GIVEN RECORDS:
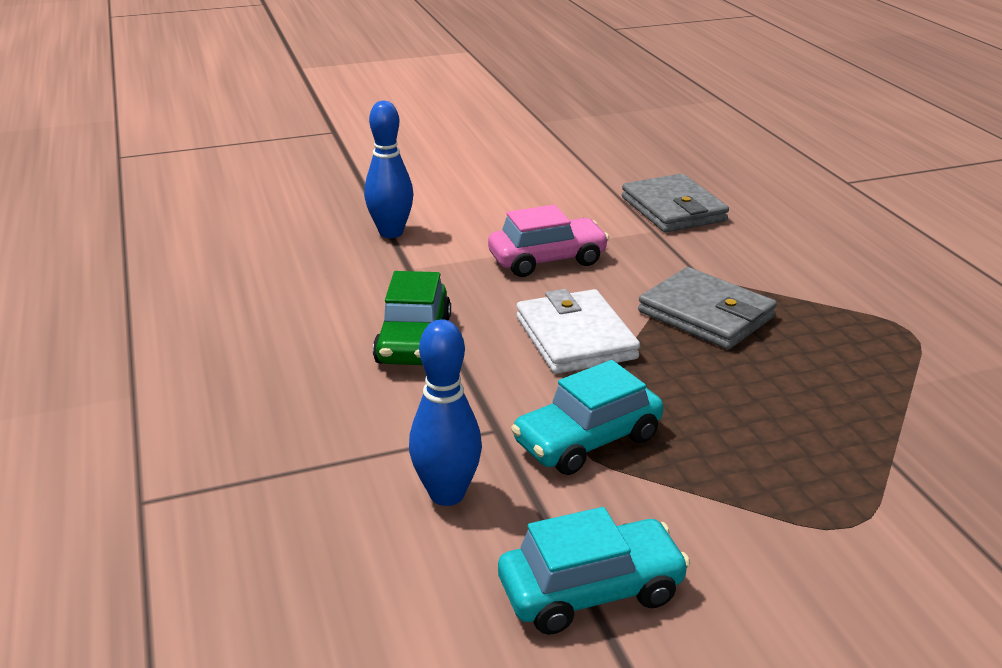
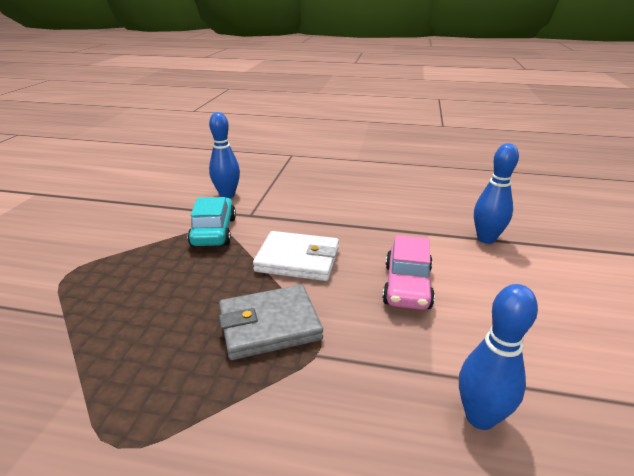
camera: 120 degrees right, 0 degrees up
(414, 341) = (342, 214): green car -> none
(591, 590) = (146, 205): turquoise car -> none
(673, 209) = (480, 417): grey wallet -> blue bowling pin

--

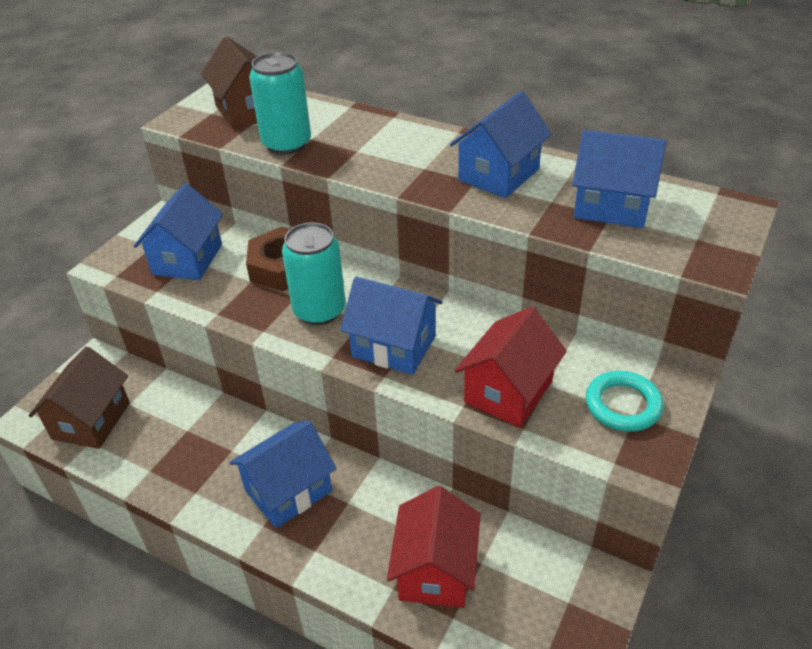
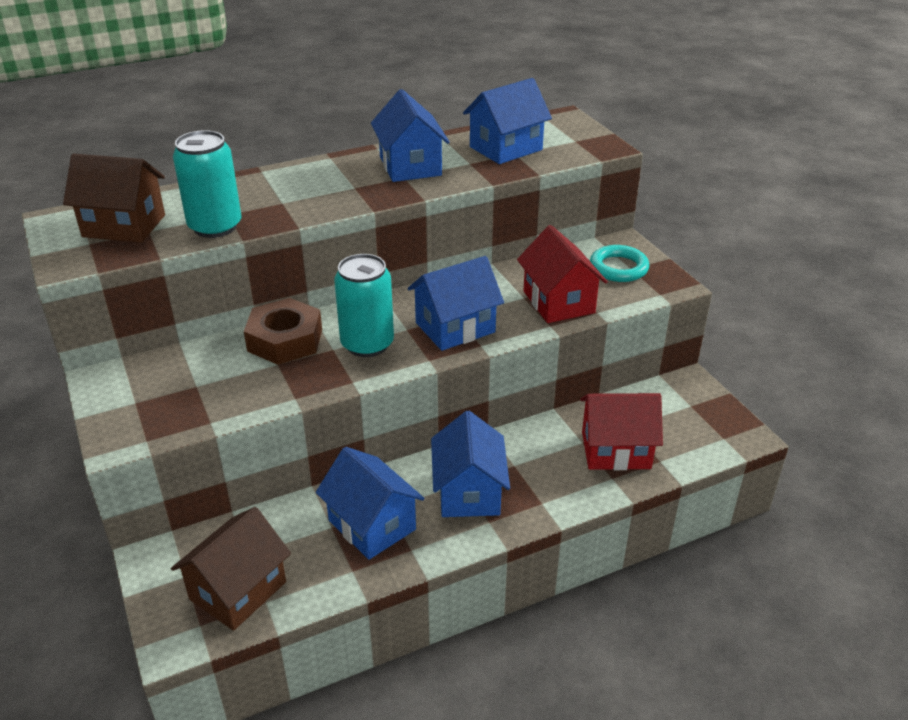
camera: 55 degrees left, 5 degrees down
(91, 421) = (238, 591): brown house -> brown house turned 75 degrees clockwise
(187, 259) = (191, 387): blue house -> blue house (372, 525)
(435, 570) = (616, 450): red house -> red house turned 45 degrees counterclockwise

---

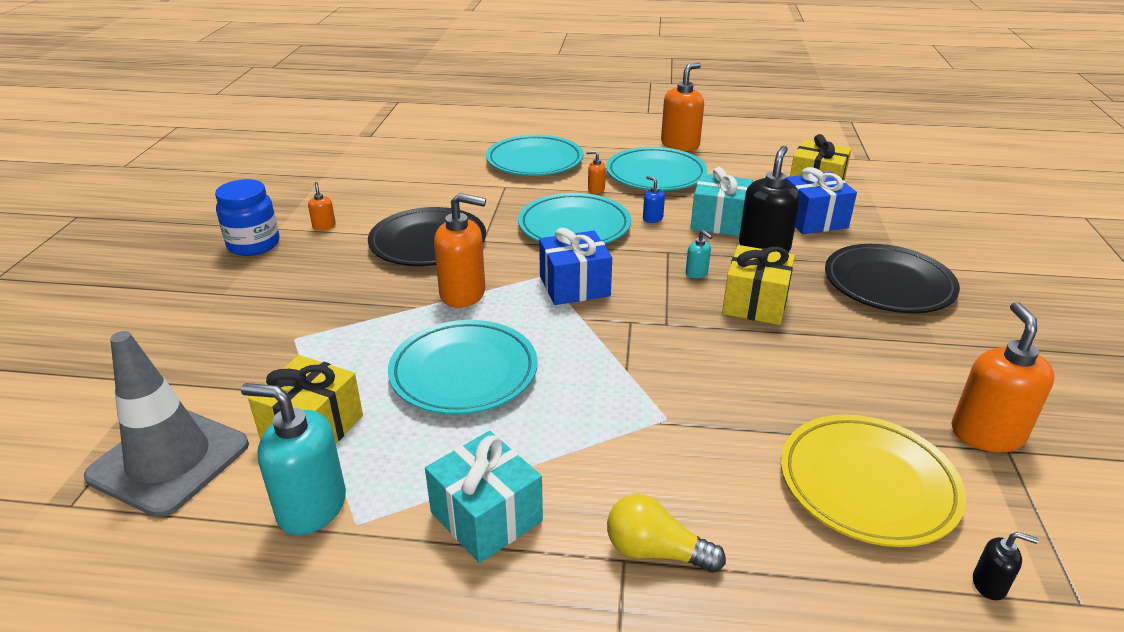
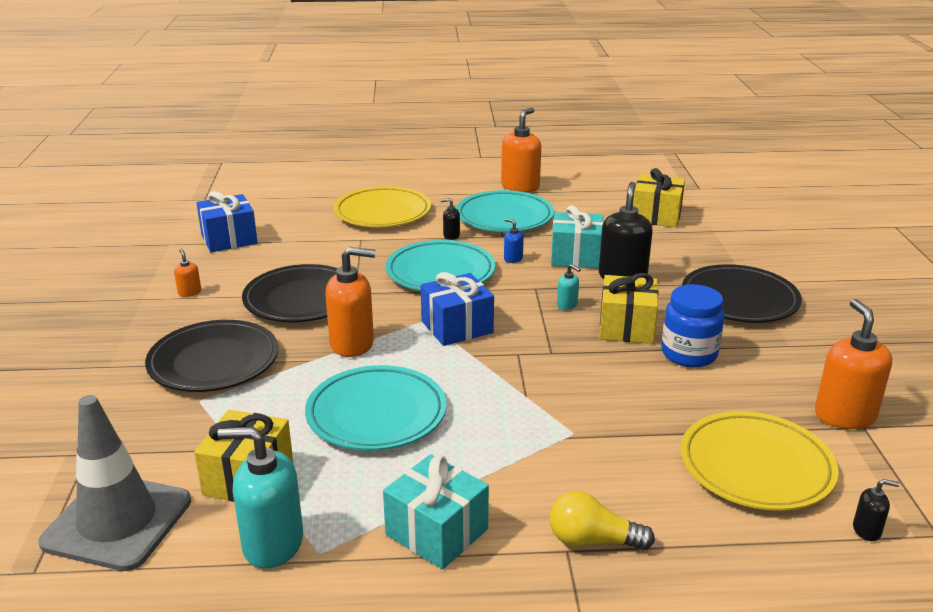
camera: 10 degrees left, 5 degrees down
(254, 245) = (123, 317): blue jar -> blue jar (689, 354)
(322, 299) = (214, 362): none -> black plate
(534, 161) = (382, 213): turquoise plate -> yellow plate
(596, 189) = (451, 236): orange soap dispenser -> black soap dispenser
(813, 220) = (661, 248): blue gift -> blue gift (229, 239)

EXERCISE BRIEF:
Isolate the lines above that contain the word "turned" and copy them.

TASK OUTPUT:
(91, 421) = (238, 591): brown house -> brown house turned 75 degrees clockwise
(435, 570) = (616, 450): red house -> red house turned 45 degrees counterclockwise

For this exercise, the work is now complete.